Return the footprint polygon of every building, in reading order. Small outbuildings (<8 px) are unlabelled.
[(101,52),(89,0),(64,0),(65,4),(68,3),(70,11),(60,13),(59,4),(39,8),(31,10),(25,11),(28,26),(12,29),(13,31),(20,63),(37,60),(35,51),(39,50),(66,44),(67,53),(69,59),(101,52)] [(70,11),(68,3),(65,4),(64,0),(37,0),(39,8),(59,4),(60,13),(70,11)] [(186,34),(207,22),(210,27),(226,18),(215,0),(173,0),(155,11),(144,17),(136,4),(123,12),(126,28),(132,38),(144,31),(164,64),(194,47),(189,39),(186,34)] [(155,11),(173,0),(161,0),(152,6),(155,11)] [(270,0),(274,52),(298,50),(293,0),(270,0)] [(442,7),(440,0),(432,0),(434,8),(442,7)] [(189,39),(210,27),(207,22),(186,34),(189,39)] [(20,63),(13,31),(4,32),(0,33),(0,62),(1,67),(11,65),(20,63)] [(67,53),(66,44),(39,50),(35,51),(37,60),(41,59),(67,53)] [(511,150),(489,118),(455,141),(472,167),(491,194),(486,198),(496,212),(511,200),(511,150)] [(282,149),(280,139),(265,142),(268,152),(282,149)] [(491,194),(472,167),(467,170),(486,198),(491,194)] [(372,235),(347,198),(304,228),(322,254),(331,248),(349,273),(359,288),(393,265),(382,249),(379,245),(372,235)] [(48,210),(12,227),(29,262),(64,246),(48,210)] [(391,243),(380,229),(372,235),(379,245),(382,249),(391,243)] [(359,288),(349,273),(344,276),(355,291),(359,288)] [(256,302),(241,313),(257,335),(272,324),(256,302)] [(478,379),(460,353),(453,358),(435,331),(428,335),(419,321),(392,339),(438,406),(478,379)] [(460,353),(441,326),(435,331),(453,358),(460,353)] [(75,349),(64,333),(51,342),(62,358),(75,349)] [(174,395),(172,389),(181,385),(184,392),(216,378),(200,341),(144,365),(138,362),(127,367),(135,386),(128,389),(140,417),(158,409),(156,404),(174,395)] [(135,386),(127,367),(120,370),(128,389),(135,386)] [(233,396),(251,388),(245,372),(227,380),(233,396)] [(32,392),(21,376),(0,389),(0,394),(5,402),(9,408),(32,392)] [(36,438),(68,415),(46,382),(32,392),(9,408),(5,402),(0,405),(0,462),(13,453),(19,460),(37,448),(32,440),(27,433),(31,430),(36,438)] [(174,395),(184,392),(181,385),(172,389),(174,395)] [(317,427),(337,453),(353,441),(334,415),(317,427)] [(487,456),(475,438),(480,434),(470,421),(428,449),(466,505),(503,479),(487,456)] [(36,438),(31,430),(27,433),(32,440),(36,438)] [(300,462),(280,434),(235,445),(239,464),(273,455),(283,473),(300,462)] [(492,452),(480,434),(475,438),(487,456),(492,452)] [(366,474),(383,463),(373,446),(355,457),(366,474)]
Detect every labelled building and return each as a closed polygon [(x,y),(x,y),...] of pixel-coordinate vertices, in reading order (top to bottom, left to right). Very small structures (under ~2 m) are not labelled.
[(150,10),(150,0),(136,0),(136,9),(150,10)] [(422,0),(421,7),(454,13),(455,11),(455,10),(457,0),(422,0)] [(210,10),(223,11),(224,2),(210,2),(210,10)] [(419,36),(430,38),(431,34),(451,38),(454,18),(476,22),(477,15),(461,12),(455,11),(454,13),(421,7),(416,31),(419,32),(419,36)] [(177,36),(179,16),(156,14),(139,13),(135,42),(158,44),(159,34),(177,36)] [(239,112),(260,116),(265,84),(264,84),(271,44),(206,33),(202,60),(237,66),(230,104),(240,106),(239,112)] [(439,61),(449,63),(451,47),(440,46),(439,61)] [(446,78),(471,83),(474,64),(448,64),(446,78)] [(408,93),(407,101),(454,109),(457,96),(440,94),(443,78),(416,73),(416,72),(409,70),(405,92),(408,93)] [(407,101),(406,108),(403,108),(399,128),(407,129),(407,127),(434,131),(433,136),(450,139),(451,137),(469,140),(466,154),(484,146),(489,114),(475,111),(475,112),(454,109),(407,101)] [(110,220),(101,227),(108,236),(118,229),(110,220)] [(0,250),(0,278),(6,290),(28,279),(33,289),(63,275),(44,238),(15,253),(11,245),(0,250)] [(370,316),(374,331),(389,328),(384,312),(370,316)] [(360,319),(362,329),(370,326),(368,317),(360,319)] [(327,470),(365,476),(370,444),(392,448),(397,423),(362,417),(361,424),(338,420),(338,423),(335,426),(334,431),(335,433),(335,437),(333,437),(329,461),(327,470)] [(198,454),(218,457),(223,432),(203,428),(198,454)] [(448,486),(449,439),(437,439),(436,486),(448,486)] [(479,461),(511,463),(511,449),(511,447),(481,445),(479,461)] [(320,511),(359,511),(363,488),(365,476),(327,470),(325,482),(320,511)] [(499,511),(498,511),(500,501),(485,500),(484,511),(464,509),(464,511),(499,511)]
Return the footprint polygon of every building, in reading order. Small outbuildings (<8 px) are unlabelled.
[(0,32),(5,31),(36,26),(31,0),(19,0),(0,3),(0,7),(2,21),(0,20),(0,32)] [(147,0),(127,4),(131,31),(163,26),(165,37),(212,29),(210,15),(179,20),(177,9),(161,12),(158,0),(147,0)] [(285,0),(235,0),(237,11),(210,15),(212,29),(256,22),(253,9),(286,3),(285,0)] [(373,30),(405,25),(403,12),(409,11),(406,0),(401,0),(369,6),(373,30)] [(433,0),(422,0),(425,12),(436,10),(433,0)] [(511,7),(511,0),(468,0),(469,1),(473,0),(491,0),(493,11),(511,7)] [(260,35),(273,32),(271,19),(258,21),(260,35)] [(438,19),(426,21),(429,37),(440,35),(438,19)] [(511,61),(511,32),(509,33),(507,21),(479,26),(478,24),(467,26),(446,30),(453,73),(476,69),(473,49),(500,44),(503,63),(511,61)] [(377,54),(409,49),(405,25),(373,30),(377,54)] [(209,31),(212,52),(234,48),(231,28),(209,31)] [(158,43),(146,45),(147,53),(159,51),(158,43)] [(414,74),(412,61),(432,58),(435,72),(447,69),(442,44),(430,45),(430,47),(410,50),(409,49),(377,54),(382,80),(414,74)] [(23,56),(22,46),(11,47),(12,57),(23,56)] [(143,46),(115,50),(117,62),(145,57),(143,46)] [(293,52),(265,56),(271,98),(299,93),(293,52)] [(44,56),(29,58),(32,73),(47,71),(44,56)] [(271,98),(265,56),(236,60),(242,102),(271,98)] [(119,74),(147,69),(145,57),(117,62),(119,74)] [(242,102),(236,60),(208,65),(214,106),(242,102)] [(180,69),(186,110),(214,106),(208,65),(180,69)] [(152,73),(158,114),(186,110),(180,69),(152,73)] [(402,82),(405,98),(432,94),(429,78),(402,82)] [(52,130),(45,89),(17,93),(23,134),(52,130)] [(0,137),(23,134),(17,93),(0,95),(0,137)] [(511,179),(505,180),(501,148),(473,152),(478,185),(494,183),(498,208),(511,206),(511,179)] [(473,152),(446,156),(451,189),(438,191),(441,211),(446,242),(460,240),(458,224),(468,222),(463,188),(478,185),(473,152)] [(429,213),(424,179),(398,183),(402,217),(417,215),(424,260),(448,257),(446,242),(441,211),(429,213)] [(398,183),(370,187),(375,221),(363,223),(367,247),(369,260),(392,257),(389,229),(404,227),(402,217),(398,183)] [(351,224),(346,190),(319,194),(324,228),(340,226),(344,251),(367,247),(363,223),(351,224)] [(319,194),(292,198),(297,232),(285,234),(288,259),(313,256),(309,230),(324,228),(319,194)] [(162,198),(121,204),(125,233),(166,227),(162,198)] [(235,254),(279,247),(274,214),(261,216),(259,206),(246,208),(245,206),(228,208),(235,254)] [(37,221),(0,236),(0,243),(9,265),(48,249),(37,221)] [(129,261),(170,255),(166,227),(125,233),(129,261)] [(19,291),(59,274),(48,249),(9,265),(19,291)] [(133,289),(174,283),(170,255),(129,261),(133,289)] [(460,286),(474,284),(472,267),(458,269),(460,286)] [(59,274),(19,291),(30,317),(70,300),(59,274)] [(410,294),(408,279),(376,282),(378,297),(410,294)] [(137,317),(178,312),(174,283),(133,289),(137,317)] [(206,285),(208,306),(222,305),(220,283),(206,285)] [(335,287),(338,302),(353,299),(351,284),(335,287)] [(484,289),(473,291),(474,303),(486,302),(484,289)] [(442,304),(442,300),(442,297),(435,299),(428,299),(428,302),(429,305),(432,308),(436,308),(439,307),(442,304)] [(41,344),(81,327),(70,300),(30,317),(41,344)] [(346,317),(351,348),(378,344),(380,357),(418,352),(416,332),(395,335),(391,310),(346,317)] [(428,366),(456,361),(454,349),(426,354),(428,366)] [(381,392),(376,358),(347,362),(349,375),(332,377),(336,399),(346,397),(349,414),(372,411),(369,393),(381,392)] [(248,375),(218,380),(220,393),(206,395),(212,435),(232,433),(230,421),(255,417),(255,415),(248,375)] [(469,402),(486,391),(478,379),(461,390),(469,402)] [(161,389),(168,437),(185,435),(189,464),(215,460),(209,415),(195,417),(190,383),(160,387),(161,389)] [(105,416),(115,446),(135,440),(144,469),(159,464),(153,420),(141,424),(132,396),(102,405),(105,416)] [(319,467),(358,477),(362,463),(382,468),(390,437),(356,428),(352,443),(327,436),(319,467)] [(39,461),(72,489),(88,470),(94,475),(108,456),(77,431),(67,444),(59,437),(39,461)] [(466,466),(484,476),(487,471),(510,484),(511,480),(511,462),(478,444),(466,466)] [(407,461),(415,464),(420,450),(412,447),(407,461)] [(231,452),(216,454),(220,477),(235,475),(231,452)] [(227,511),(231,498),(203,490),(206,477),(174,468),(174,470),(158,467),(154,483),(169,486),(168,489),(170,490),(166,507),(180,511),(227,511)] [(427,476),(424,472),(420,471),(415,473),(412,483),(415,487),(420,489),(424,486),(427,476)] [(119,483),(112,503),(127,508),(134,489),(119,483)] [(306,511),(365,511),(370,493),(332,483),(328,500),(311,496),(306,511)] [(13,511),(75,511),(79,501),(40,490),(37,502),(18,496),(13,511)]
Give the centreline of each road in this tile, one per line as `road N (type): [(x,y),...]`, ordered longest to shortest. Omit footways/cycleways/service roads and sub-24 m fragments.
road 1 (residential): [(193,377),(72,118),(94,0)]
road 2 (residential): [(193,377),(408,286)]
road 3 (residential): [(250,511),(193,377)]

——

> [WHAT YOU ARE ASKED TO DO]:
Which lines of the entries above contain the string "residential"? Copy out each one, counting only matches with the same case.

> [WRITTEN ANSWER]:
road 1 (residential): [(193,377),(72,118),(94,0)]
road 2 (residential): [(193,377),(408,286)]
road 3 (residential): [(250,511),(193,377)]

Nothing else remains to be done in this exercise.